Before-and-after change data:
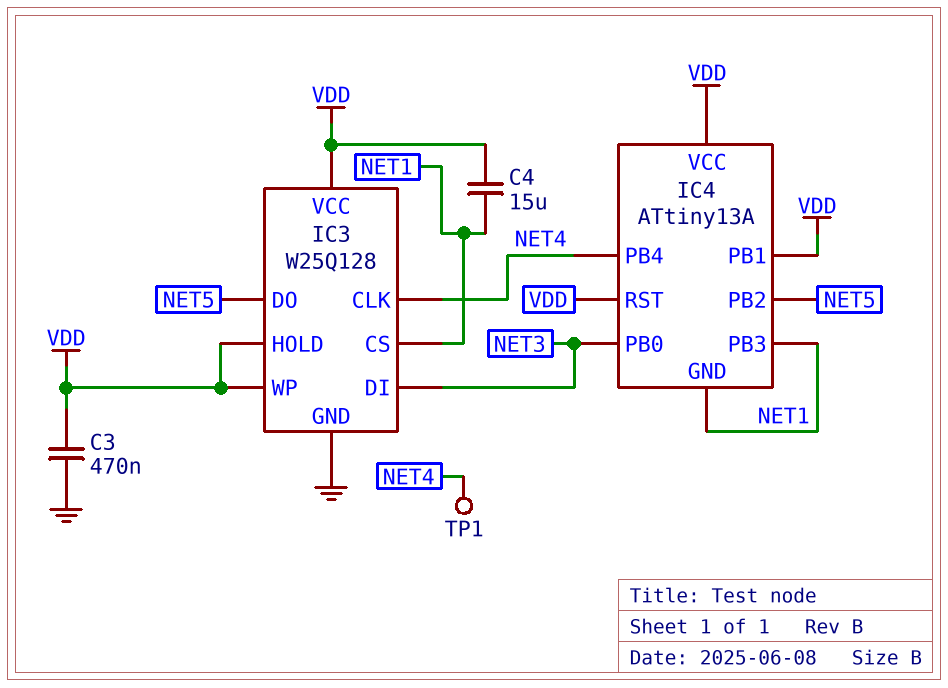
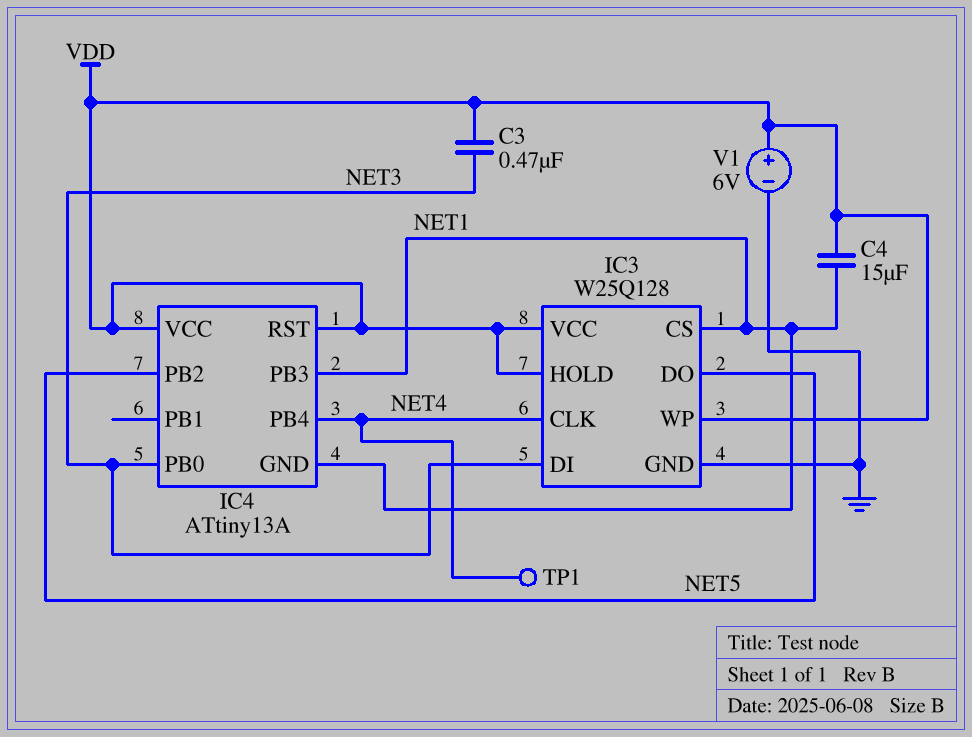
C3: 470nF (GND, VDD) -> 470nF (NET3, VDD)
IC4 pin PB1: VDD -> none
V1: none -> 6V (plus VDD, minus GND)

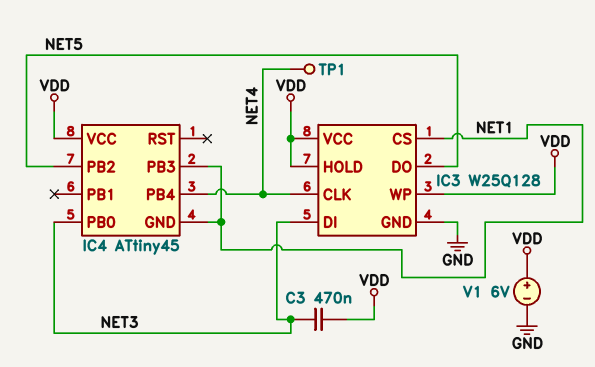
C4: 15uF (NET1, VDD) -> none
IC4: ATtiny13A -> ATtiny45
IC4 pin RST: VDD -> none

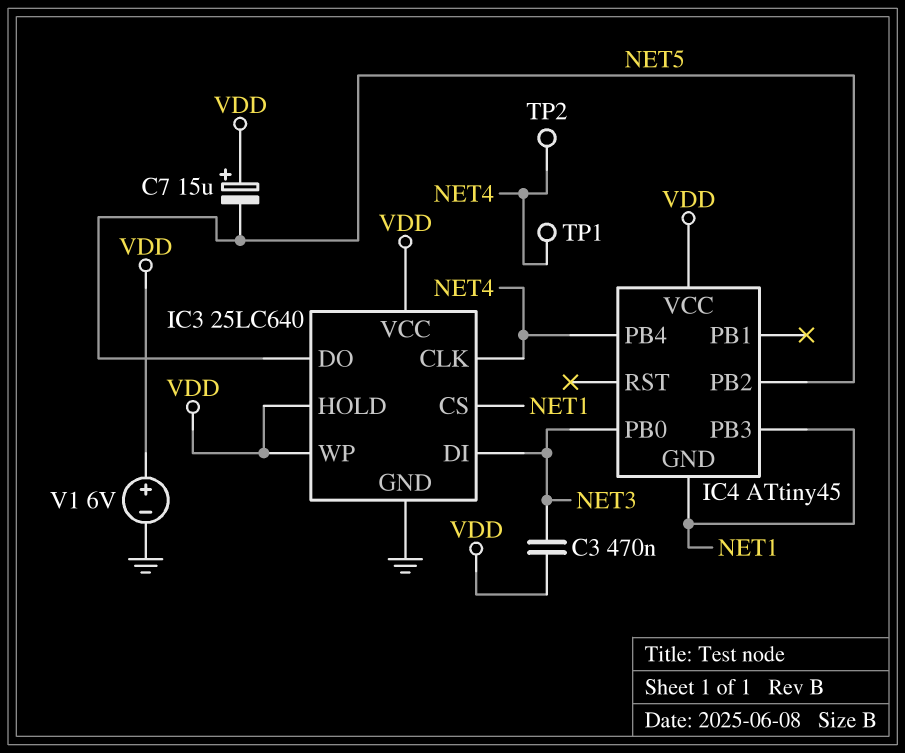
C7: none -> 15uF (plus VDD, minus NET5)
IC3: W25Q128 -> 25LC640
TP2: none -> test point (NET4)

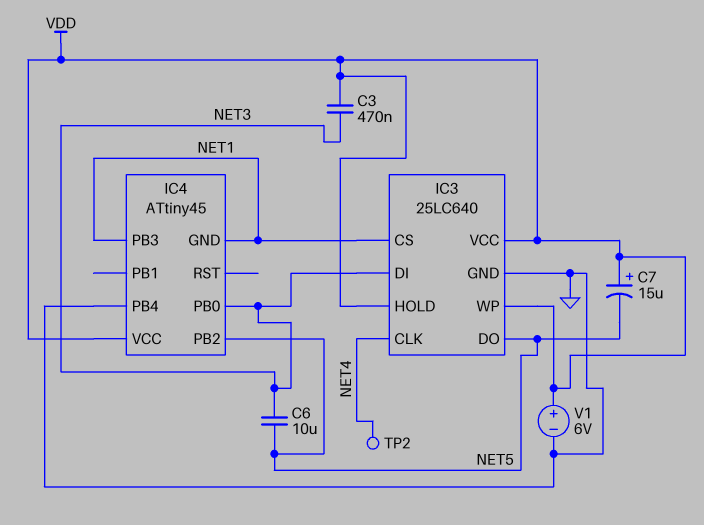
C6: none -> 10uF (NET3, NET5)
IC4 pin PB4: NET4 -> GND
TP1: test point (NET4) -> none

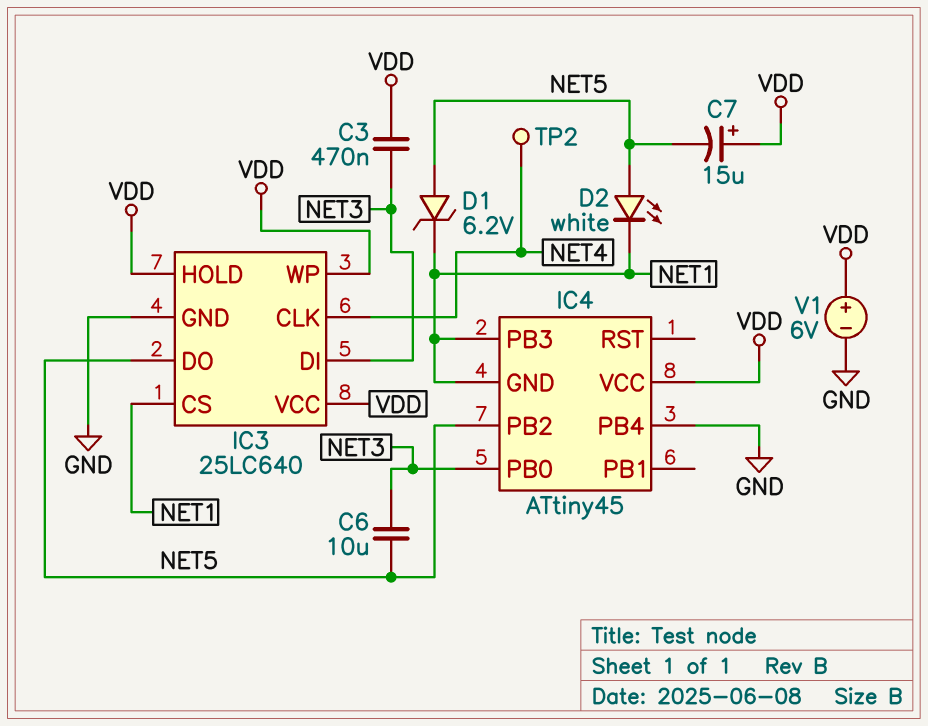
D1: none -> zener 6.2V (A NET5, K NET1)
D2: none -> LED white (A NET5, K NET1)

» **Problem to work on**
The records above should be returned exactly; no image belongs in the copy.

» **Result of this task**
C3: 470nF (GND, VDD) -> 470nF (NET3, VDD)
IC4 pin PB1: VDD -> none
V1: none -> 6V (plus VDD, minus GND)

C4: 15uF (NET1, VDD) -> none
IC4: ATtiny13A -> ATtiny45
IC4 pin RST: VDD -> none

C7: none -> 15uF (plus VDD, minus NET5)
IC3: W25Q128 -> 25LC640
TP2: none -> test point (NET4)

C6: none -> 10uF (NET3, NET5)
IC4 pin PB4: NET4 -> GND
TP1: test point (NET4) -> none

D1: none -> zener 6.2V (A NET5, K NET1)
D2: none -> LED white (A NET5, K NET1)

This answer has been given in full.